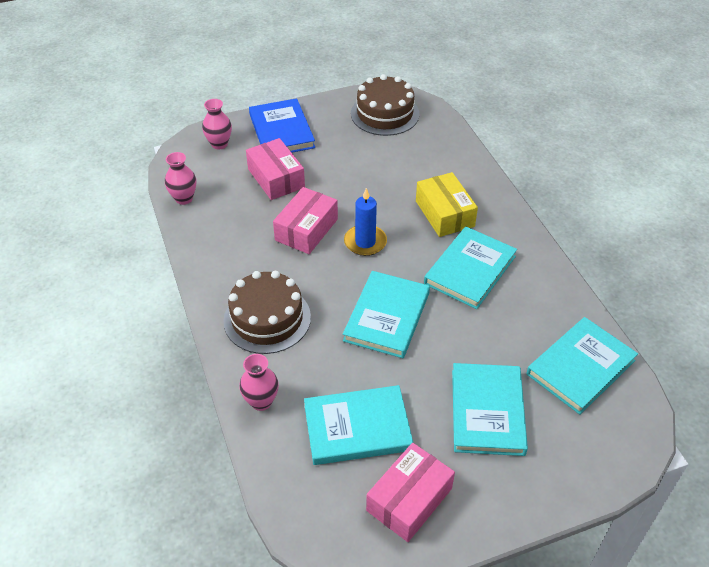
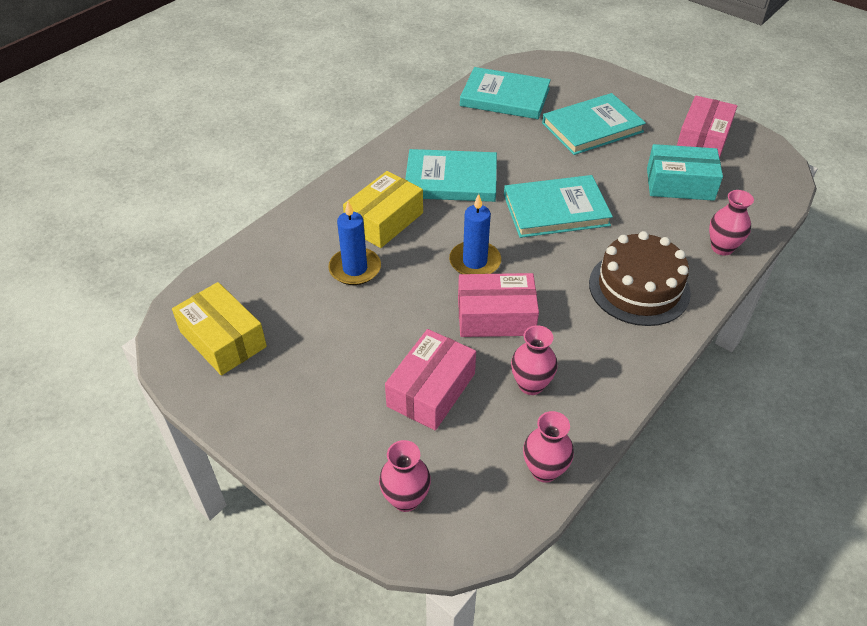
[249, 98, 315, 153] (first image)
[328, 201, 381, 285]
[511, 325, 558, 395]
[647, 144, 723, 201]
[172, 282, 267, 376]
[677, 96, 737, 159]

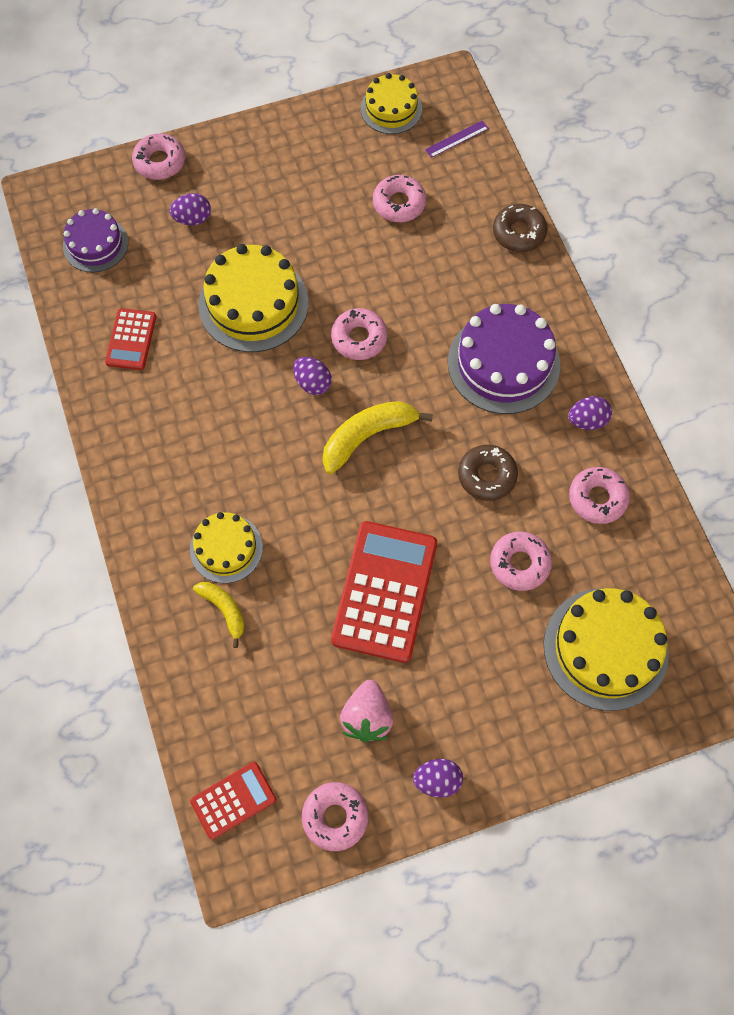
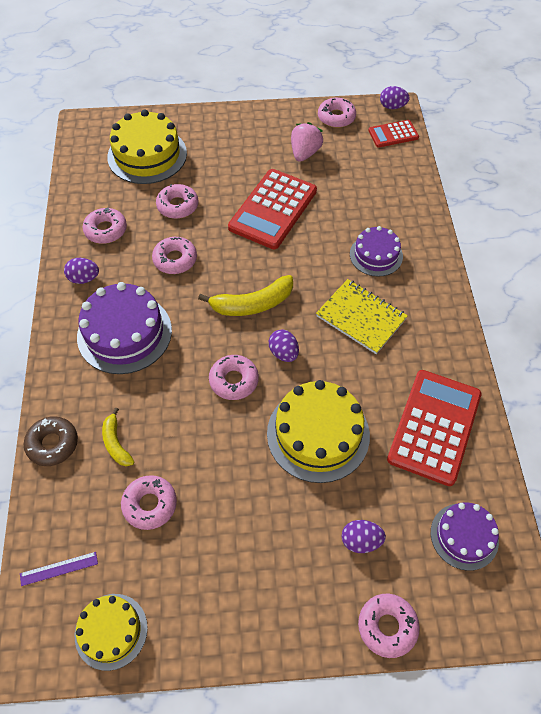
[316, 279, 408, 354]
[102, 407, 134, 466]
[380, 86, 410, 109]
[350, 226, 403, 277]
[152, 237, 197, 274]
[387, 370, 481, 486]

◇ ◇ ◇ ◇ ◇

* _Task details_
Only the pictures are left behind; write out everything else in the records exactly.

* _Answer box_
[249, 98, 315, 153] (first image)
[328, 201, 381, 285]
[511, 325, 558, 395]
[647, 144, 723, 201]
[172, 282, 267, 376]
[677, 96, 737, 159]

[316, 279, 408, 354]
[102, 407, 134, 466]
[380, 86, 410, 109]
[350, 226, 403, 277]
[152, 237, 197, 274]
[387, 370, 481, 486]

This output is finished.